=== Excerpted data ===
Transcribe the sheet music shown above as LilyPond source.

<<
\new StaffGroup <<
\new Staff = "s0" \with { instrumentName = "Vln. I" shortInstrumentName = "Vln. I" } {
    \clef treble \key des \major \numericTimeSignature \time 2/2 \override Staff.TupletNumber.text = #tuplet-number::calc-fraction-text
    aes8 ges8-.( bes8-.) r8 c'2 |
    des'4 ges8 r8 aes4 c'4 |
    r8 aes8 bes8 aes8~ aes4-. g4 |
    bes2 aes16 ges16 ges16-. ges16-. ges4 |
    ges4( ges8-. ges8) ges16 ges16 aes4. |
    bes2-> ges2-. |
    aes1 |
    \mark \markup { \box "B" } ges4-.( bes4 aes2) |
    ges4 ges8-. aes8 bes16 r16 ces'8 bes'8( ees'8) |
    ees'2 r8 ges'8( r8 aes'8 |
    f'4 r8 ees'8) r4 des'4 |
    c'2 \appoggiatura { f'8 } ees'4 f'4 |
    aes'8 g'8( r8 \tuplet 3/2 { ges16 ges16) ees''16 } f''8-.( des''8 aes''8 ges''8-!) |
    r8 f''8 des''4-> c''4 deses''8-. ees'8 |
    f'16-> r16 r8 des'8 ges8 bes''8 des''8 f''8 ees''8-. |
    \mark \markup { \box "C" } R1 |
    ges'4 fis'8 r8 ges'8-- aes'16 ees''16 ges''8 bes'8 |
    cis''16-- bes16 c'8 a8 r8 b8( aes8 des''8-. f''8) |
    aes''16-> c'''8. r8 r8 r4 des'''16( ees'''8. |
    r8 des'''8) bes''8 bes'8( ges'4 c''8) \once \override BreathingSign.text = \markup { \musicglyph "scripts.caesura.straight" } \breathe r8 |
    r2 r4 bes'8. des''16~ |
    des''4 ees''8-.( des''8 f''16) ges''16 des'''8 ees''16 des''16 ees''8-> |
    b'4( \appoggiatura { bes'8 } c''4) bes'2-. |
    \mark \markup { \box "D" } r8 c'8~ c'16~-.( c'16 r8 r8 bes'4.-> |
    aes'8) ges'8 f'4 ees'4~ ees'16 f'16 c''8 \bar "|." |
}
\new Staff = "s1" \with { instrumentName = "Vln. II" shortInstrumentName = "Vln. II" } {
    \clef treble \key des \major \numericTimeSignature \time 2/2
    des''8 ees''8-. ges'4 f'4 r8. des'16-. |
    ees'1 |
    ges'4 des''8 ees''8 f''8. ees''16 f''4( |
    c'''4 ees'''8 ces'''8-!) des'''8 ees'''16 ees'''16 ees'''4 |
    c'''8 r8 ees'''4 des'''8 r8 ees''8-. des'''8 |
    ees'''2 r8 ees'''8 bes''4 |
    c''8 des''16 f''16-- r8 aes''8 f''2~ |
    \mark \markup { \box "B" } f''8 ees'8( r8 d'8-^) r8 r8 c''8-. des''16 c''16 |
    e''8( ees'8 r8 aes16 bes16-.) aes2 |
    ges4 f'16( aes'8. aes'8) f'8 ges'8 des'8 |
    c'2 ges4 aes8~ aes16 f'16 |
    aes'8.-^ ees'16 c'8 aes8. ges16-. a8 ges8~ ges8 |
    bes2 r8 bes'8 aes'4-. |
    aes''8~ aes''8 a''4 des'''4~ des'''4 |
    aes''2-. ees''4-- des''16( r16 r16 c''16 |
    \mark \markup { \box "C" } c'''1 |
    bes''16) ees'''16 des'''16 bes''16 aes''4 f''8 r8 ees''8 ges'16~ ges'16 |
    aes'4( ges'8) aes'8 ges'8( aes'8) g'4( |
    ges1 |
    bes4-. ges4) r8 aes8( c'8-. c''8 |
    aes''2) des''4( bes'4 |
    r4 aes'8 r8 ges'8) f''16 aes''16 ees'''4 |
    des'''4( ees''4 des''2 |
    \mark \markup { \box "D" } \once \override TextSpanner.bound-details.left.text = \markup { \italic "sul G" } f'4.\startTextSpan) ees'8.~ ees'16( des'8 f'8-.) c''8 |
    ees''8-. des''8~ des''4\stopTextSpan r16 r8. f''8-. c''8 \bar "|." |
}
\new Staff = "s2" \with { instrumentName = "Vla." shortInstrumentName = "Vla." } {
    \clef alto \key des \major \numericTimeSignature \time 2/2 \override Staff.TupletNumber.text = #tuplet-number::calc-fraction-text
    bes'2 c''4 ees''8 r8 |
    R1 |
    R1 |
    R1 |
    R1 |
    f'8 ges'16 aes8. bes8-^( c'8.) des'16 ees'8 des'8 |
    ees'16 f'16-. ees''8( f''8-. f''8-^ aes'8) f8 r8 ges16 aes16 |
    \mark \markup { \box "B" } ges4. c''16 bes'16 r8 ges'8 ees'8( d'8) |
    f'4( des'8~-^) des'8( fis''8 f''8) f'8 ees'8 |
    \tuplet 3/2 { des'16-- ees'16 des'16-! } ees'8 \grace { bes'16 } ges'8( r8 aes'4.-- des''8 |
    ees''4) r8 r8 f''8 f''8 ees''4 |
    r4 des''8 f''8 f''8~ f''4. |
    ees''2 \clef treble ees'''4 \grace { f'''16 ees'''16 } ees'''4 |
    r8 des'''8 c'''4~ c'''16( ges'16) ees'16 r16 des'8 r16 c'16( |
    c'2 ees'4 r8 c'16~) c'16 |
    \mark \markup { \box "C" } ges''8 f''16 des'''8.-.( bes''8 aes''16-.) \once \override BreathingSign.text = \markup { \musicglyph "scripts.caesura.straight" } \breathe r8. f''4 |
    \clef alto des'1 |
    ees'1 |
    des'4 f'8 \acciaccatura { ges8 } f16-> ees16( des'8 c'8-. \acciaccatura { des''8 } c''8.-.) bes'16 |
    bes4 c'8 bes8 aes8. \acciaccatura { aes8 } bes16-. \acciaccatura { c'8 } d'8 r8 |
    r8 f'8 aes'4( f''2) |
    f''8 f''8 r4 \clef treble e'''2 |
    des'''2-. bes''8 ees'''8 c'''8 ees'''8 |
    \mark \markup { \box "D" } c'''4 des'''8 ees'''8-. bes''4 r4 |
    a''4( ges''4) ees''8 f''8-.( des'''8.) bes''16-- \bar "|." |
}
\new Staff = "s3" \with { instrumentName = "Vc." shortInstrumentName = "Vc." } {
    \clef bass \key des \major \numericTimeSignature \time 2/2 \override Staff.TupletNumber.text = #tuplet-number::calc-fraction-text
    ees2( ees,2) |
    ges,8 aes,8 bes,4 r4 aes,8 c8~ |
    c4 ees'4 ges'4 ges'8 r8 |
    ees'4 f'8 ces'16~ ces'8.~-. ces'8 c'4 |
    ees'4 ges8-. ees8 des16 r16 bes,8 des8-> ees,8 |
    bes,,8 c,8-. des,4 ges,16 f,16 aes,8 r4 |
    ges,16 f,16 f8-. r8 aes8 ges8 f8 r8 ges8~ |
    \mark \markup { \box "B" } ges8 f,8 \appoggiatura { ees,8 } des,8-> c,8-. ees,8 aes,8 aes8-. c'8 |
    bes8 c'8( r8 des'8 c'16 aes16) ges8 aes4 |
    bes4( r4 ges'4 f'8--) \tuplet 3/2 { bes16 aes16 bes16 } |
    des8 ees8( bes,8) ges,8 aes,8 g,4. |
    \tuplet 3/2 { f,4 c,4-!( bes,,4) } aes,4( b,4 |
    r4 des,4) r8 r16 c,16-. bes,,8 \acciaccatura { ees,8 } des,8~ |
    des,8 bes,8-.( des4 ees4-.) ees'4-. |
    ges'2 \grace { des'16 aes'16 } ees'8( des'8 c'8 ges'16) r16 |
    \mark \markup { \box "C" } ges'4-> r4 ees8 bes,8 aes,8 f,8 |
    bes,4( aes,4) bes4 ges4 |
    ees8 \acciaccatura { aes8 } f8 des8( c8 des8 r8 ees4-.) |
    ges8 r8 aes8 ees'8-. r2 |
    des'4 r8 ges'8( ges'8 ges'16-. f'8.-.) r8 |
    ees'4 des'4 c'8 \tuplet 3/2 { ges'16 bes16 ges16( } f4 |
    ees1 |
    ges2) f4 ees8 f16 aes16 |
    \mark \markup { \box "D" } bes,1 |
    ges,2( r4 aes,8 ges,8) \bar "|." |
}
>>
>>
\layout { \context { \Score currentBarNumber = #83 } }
===
■ **Work to complete**: Count the lines of the recorded data above that contain the string "straight". Reply with the number alone.

■ **Response below**: 2